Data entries
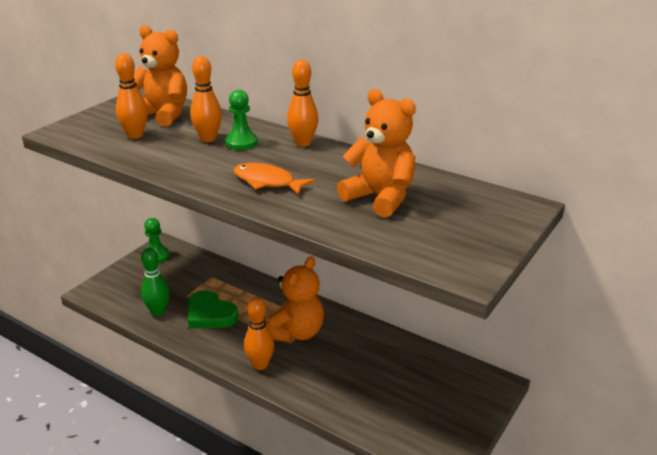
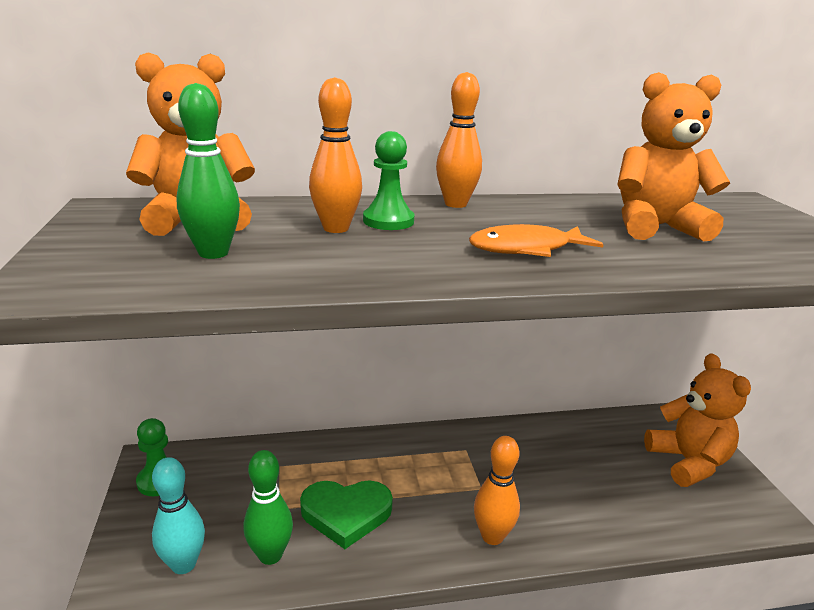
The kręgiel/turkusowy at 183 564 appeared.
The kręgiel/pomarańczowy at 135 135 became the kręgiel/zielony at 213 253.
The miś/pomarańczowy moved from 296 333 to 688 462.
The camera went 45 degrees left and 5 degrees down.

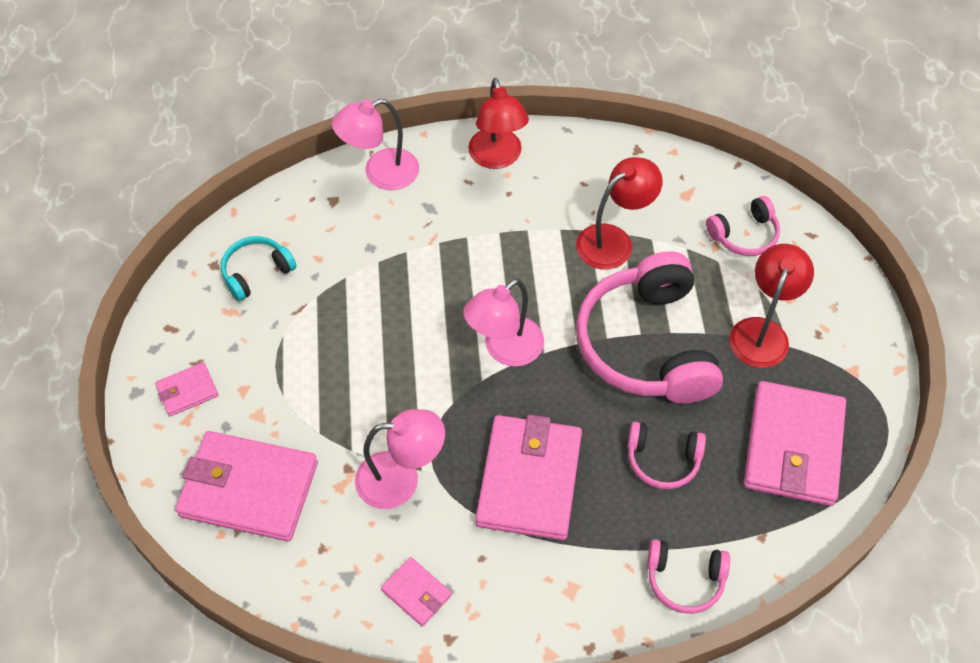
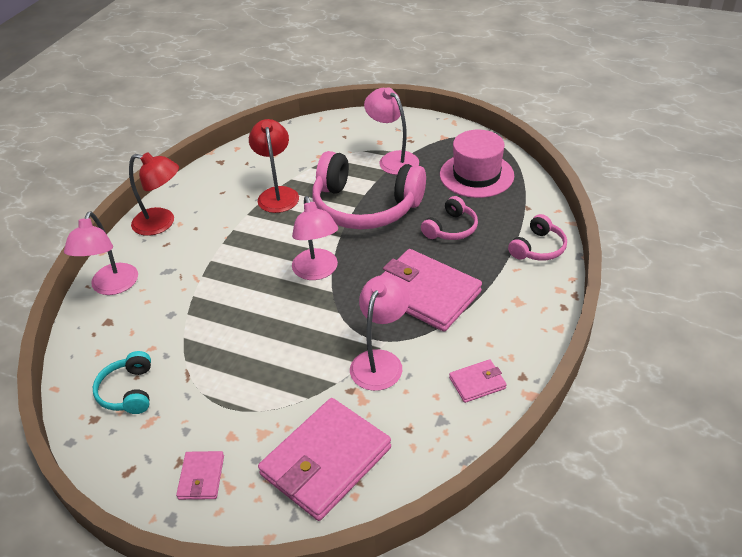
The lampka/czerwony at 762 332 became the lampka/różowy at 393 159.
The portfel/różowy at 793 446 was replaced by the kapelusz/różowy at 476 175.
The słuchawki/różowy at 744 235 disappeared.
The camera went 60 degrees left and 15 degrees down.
...
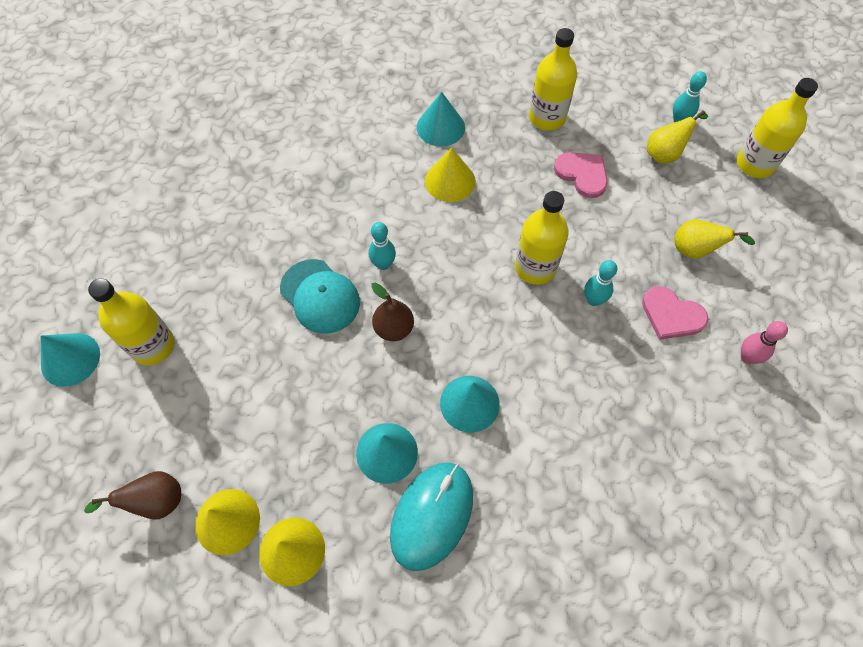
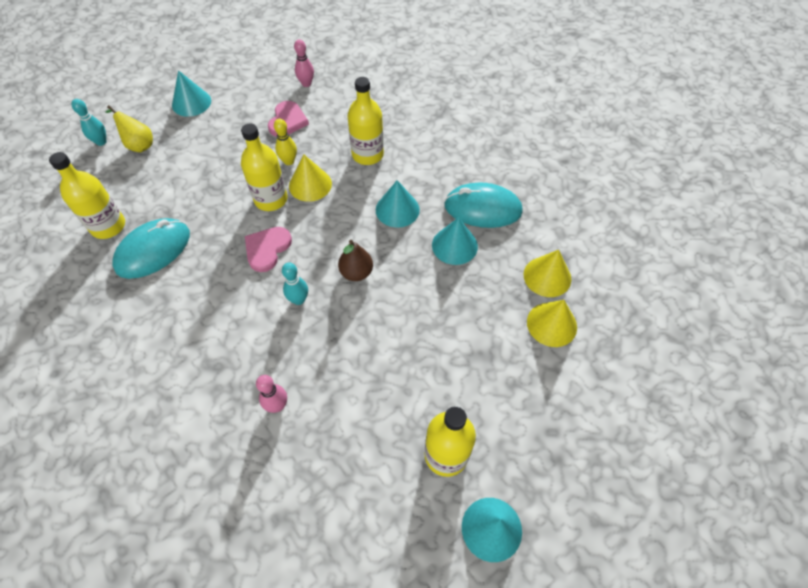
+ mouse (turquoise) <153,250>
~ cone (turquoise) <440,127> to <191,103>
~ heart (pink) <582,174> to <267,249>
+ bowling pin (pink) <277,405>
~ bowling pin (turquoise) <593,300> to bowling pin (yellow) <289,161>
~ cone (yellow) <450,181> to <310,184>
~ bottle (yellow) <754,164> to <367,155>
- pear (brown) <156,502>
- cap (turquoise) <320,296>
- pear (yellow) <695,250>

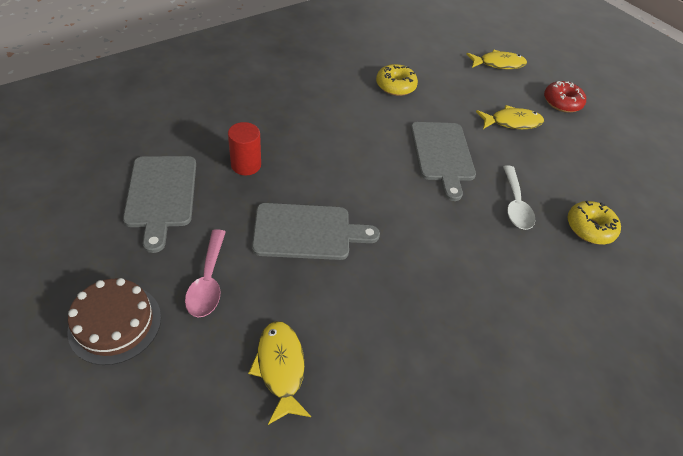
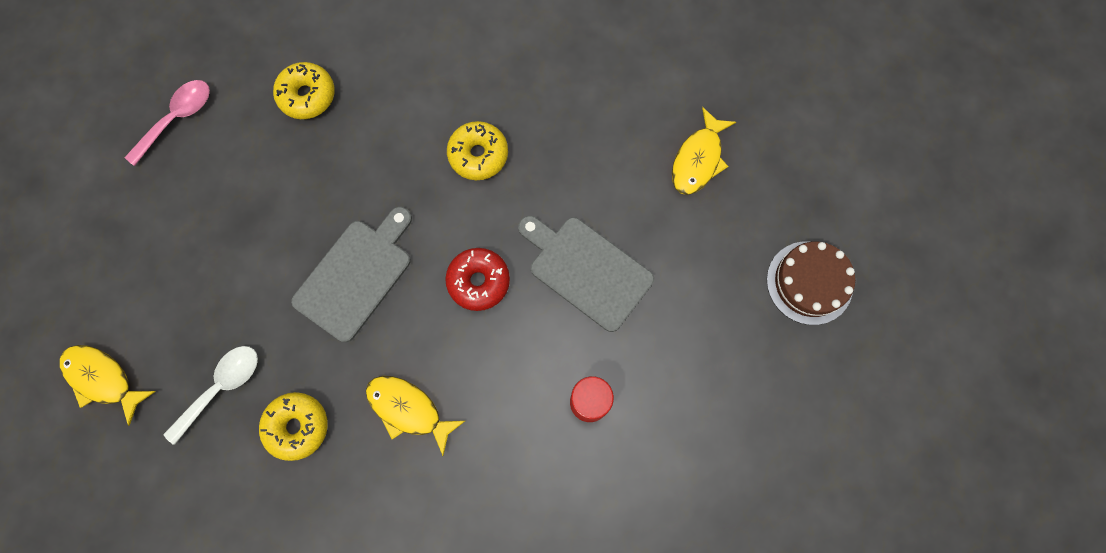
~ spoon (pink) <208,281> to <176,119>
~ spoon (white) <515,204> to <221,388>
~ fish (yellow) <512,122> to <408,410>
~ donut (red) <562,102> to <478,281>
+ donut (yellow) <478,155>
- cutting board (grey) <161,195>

Exercise details:
Both the line containing "<512,122> to <408,410>" and the line containing "- cutting board (grey) <161,195>" belong in the answer. Print them and every line above that falls between them exactly, and no others.

Answer space:
~ fish (yellow) <512,122> to <408,410>
~ donut (red) <562,102> to <478,281>
+ donut (yellow) <478,155>
- cutting board (grey) <161,195>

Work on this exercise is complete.